**WHAT YOU NEED TO DO**
I'd like every record written out again, exactly as it is.

**DATA LISTING**

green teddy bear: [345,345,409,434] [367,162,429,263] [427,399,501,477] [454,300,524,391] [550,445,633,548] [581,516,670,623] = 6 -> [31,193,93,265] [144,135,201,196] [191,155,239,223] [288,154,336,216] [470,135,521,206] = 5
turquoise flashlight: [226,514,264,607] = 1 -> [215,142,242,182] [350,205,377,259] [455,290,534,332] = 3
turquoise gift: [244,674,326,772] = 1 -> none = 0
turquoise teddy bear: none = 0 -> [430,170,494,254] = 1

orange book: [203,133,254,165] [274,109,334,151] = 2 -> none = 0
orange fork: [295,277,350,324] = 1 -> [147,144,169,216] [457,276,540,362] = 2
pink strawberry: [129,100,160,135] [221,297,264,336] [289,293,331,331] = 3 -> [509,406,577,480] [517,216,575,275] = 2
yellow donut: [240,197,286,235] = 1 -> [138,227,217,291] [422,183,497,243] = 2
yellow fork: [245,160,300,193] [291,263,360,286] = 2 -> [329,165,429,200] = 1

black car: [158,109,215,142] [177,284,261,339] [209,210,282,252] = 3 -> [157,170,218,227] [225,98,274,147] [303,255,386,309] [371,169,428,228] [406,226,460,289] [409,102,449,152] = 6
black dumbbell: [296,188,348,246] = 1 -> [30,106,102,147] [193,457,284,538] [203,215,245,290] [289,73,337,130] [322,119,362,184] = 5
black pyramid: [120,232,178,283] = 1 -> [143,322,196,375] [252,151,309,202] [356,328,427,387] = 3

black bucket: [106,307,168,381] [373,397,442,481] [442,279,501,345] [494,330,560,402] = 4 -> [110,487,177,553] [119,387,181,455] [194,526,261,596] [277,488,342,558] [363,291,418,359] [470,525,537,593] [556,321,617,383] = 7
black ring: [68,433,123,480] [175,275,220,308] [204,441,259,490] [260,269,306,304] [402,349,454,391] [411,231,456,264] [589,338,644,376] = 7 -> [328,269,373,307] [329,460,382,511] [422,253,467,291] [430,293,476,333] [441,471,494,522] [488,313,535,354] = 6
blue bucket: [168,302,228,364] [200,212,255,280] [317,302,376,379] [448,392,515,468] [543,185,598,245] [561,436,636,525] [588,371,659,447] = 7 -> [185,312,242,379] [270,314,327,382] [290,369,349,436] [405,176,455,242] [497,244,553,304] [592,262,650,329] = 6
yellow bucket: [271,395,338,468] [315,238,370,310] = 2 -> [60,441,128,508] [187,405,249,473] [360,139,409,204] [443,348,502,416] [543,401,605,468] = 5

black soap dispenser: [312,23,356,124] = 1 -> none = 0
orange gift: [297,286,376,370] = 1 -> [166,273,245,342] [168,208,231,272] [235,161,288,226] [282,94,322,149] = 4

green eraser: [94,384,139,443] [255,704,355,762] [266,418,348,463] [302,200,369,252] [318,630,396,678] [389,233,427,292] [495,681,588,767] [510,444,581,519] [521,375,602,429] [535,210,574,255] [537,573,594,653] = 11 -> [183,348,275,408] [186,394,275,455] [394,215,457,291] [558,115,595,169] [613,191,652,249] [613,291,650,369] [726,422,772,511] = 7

**PROBLEM SOLUTION**
green teddy bear: [345,345,409,434] [367,162,429,263] [427,399,501,477] [454,300,524,391] [550,445,633,548] [581,516,670,623] = 6 -> [31,193,93,265] [144,135,201,196] [191,155,239,223] [288,154,336,216] [470,135,521,206] = 5
turquoise flashlight: [226,514,264,607] = 1 -> [215,142,242,182] [350,205,377,259] [455,290,534,332] = 3
turquoise gift: [244,674,326,772] = 1 -> none = 0
turquoise teddy bear: none = 0 -> [430,170,494,254] = 1

orange book: [203,133,254,165] [274,109,334,151] = 2 -> none = 0
orange fork: [295,277,350,324] = 1 -> [147,144,169,216] [457,276,540,362] = 2
pink strawberry: [129,100,160,135] [221,297,264,336] [289,293,331,331] = 3 -> [509,406,577,480] [517,216,575,275] = 2
yellow donut: [240,197,286,235] = 1 -> [138,227,217,291] [422,183,497,243] = 2
yellow fork: [245,160,300,193] [291,263,360,286] = 2 -> [329,165,429,200] = 1

black car: [158,109,215,142] [177,284,261,339] [209,210,282,252] = 3 -> [157,170,218,227] [225,98,274,147] [303,255,386,309] [371,169,428,228] [406,226,460,289] [409,102,449,152] = 6
black dumbbell: [296,188,348,246] = 1 -> [30,106,102,147] [193,457,284,538] [203,215,245,290] [289,73,337,130] [322,119,362,184] = 5
black pyramid: [120,232,178,283] = 1 -> [143,322,196,375] [252,151,309,202] [356,328,427,387] = 3

black bucket: [106,307,168,381] [373,397,442,481] [442,279,501,345] [494,330,560,402] = 4 -> [110,487,177,553] [119,387,181,455] [194,526,261,596] [277,488,342,558] [363,291,418,359] [470,525,537,593] [556,321,617,383] = 7
black ring: [68,433,123,480] [175,275,220,308] [204,441,259,490] [260,269,306,304] [402,349,454,391] [411,231,456,264] [589,338,644,376] = 7 -> [328,269,373,307] [329,460,382,511] [422,253,467,291] [430,293,476,333] [441,471,494,522] [488,313,535,354] = 6
blue bucket: [168,302,228,364] [200,212,255,280] [317,302,376,379] [448,392,515,468] [543,185,598,245] [561,436,636,525] [588,371,659,447] = 7 -> [185,312,242,379] [270,314,327,382] [290,369,349,436] [405,176,455,242] [497,244,553,304] [592,262,650,329] = 6
yellow bucket: [271,395,338,468] [315,238,370,310] = 2 -> [60,441,128,508] [187,405,249,473] [360,139,409,204] [443,348,502,416] [543,401,605,468] = 5

black soap dispenser: [312,23,356,124] = 1 -> none = 0
orange gift: [297,286,376,370] = 1 -> [166,273,245,342] [168,208,231,272] [235,161,288,226] [282,94,322,149] = 4

green eraser: [94,384,139,443] [255,704,355,762] [266,418,348,463] [302,200,369,252] [318,630,396,678] [389,233,427,292] [495,681,588,767] [510,444,581,519] [521,375,602,429] [535,210,574,255] [537,573,594,653] = 11 -> [183,348,275,408] [186,394,275,455] [394,215,457,291] [558,115,595,169] [613,191,652,249] [613,291,650,369] [726,422,772,511] = 7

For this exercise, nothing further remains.